Instructions to follow: The response should be a precise copy of every entry.

Excerpted data:
***

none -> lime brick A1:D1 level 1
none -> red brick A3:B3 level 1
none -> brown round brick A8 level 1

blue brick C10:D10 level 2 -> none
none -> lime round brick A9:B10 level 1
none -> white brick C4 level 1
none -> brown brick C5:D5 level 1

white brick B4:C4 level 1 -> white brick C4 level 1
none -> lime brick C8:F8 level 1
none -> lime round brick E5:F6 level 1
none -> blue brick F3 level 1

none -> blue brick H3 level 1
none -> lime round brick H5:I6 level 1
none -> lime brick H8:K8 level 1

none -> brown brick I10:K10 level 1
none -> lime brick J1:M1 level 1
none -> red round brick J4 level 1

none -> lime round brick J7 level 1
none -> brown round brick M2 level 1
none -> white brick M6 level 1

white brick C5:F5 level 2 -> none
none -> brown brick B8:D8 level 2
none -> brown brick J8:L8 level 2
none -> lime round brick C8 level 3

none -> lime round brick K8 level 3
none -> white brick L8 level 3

***

Task output:
none -> lime brick A1:D1 level 1
none -> red brick A3:B3 level 1
none -> brown round brick A8 level 1

blue brick C10:D10 level 2 -> none
none -> lime round brick A9:B10 level 1
none -> white brick C4 level 1
none -> brown brick C5:D5 level 1

white brick B4:C4 level 1 -> white brick C4 level 1
none -> lime brick C8:F8 level 1
none -> lime round brick E5:F6 level 1
none -> blue brick F3 level 1

none -> blue brick H3 level 1
none -> lime round brick H5:I6 level 1
none -> lime brick H8:K8 level 1

none -> brown brick I10:K10 level 1
none -> lime brick J1:M1 level 1
none -> red round brick J4 level 1

none -> lime round brick J7 level 1
none -> brown round brick M2 level 1
none -> white brick M6 level 1

white brick C5:F5 level 2 -> none
none -> brown brick B8:D8 level 2
none -> brown brick J8:L8 level 2
none -> lime round brick C8 level 3

none -> lime round brick K8 level 3
none -> white brick L8 level 3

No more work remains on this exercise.